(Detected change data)
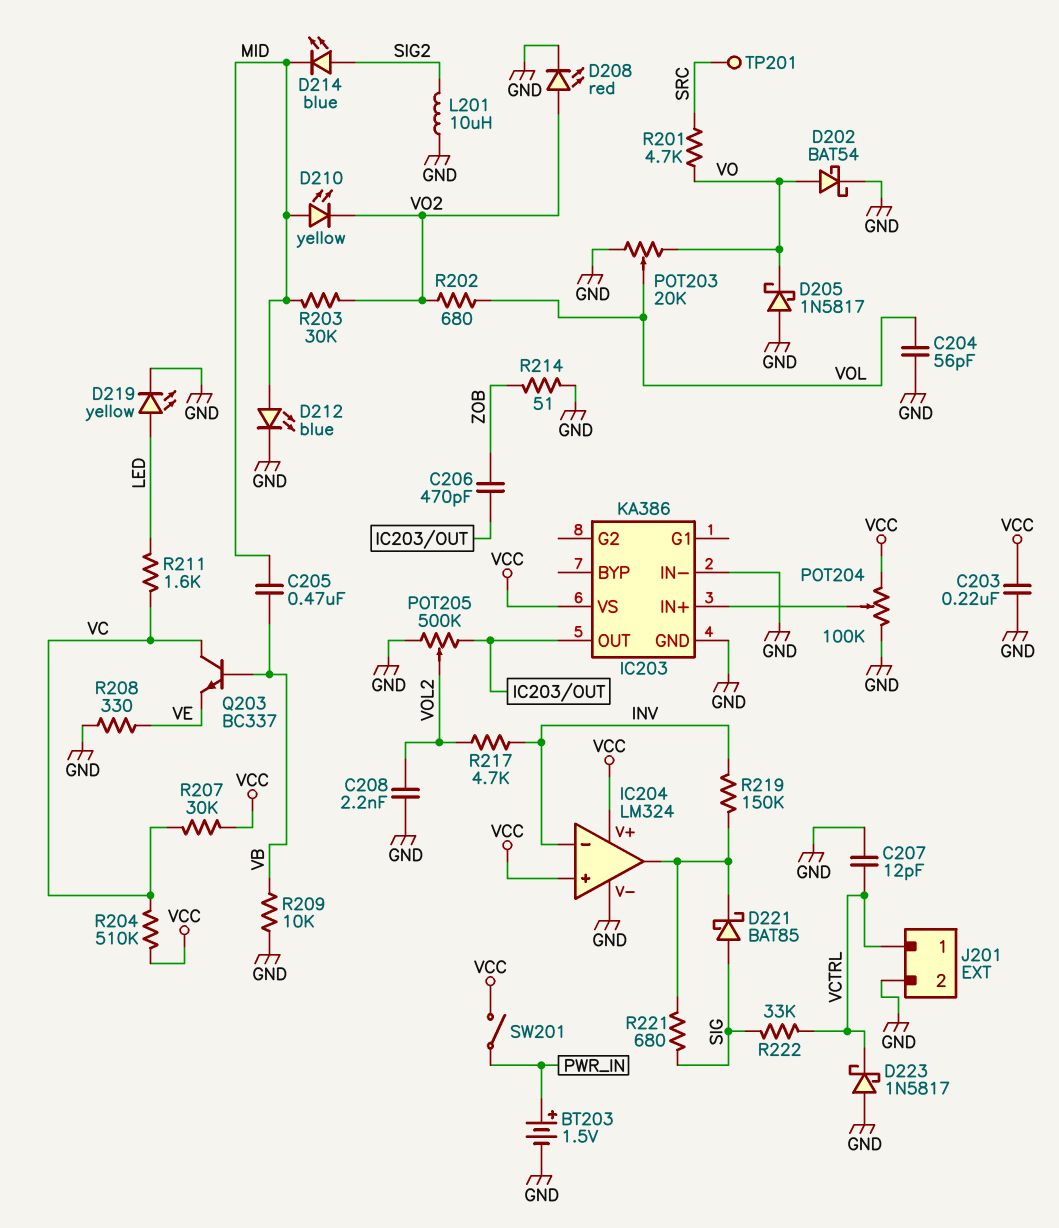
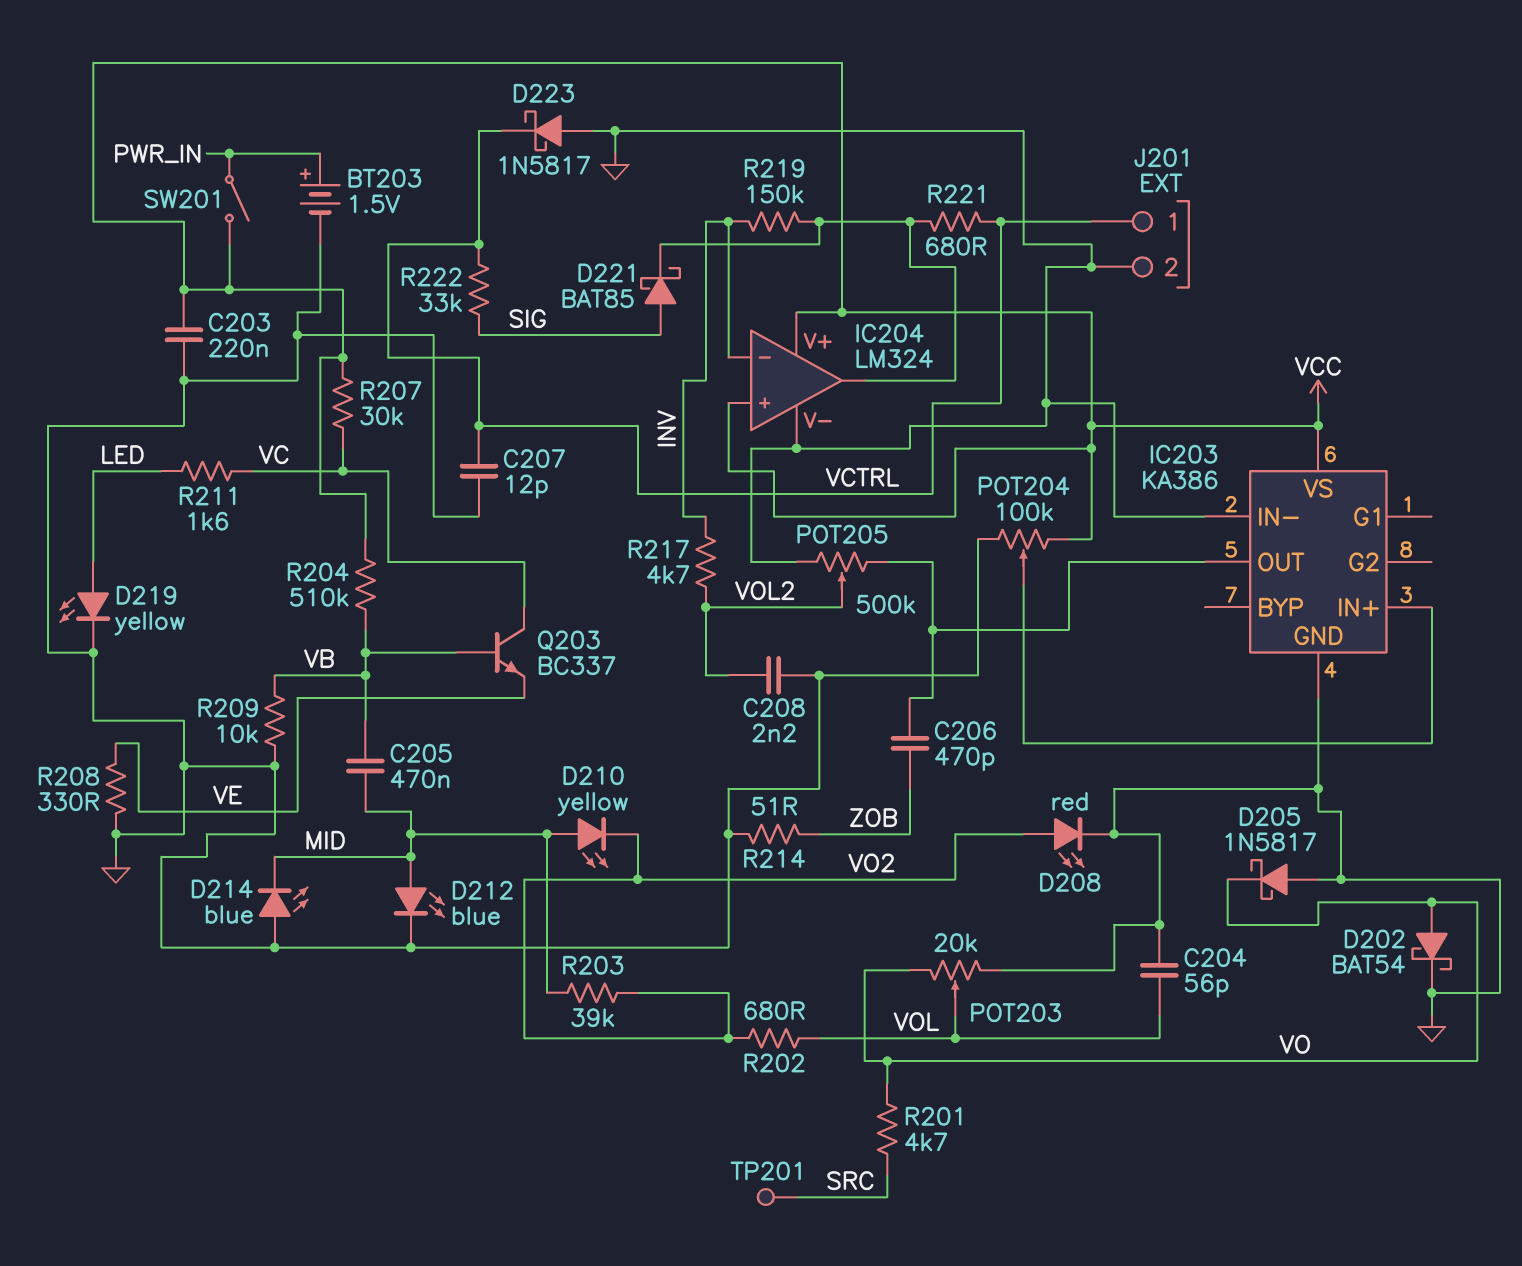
D214: LED blue (A SIG2, K MID) -> LED blue (A GND, K MID)
L201: 10uH (GND, SIG2) -> none
R203: 30k (MID, VO2) -> 39k (MID, VO2)
R204: 510k (VC, VCC) -> 510k (VB, VCC)
R221: 680 (IC204/out, SIG) -> 680 (IC204/out, VCTRL)

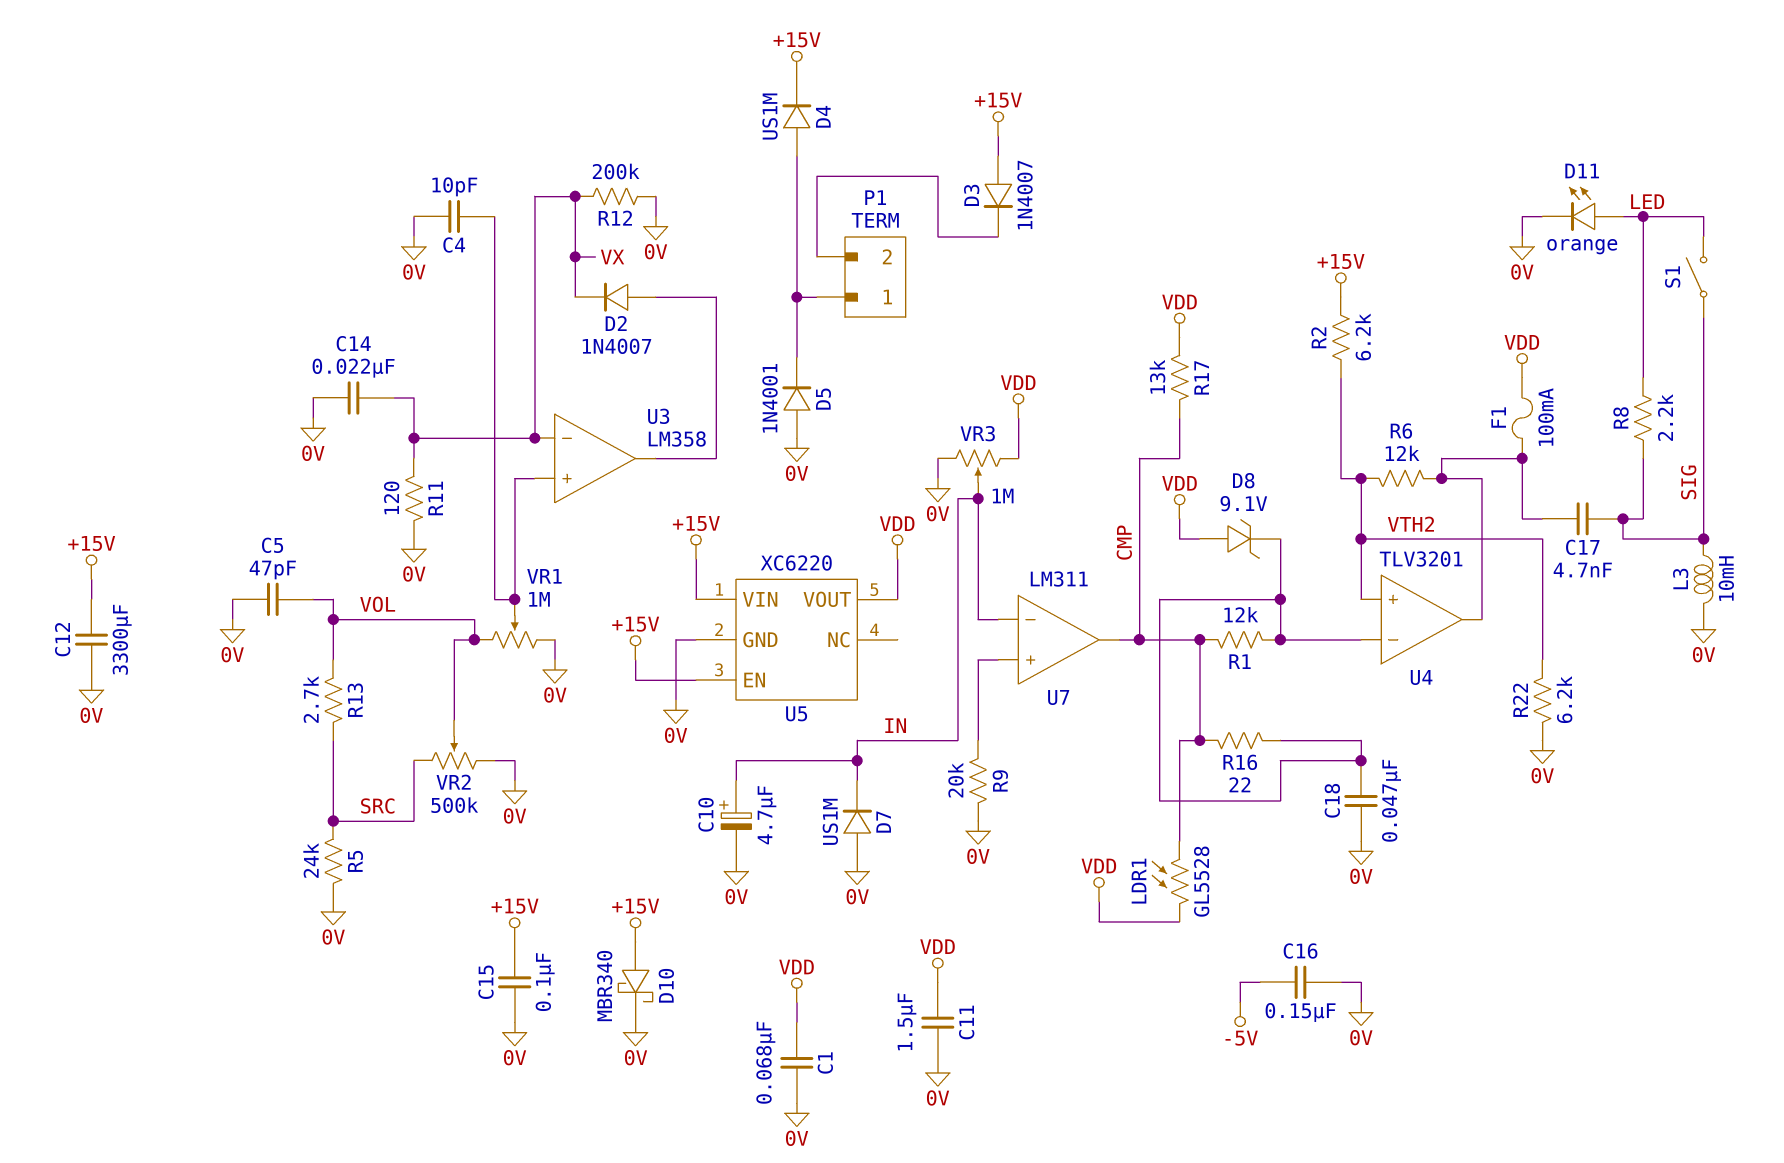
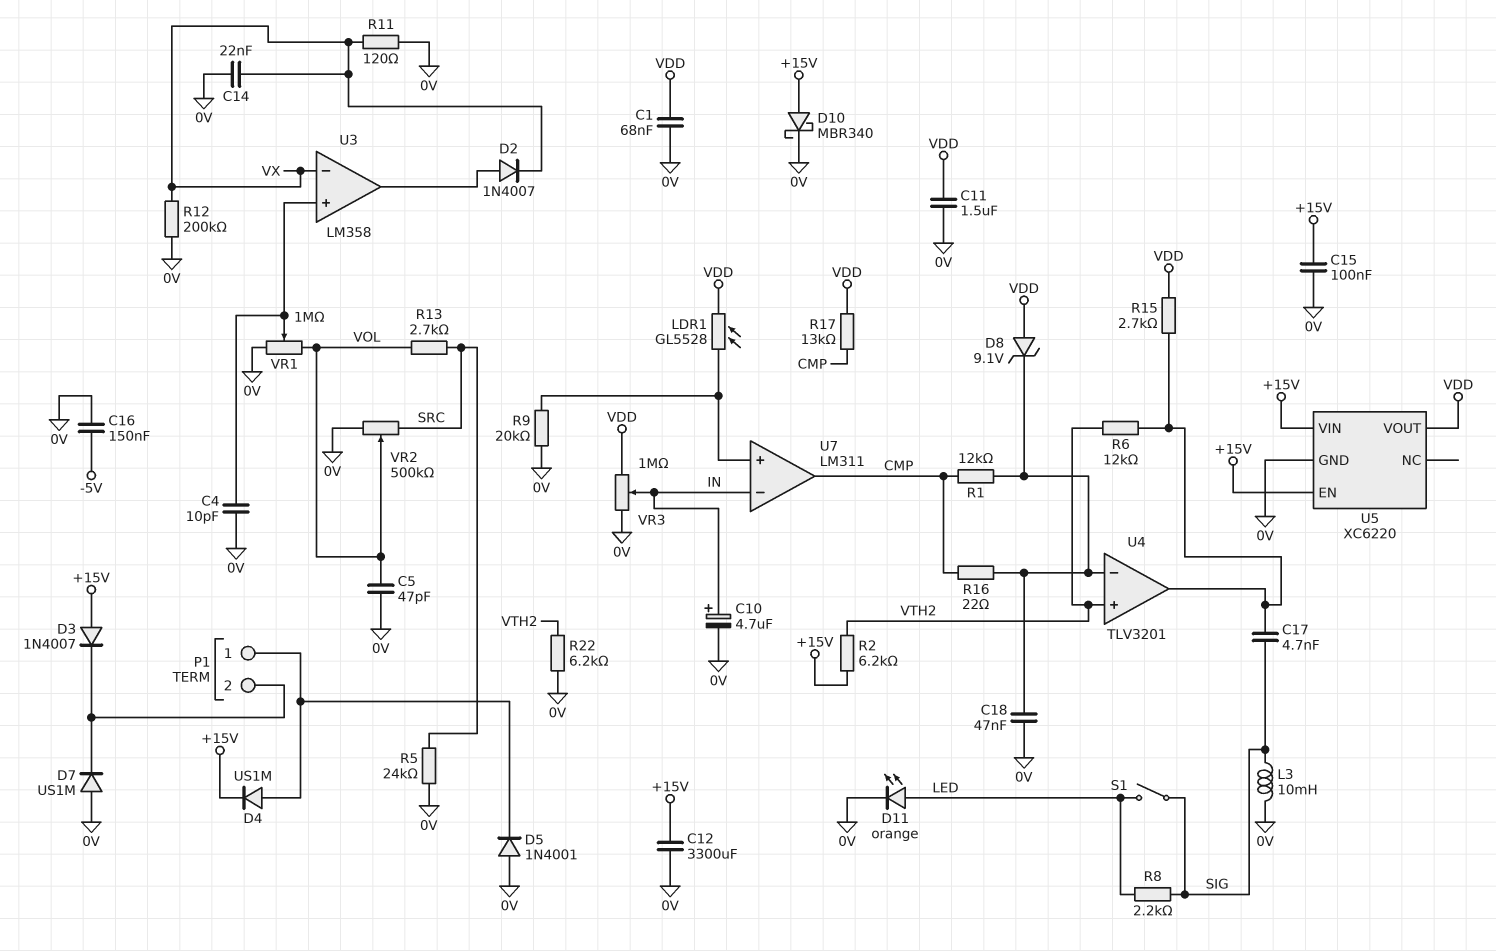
D7: diode US1M (A 0V, K IN) -> diode US1M (A 0V, K P1/2)
F1: 100mA (U4/out, VDD) -> none
LDR1: GL5528 (CMP, VDD) -> GL5528 (U7/in+, VDD)
R15: none -> 2.7k (U4/out, VDD)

## Directions for this task
Reproduce exactly the line containing "D7: diode US1M" and every line after it through the end of the records above, and nothing else.

## Answer section
D7: diode US1M (A 0V, K IN) -> diode US1M (A 0V, K P1/2)
F1: 100mA (U4/out, VDD) -> none
LDR1: GL5528 (CMP, VDD) -> GL5528 (U7/in+, VDD)
R15: none -> 2.7k (U4/out, VDD)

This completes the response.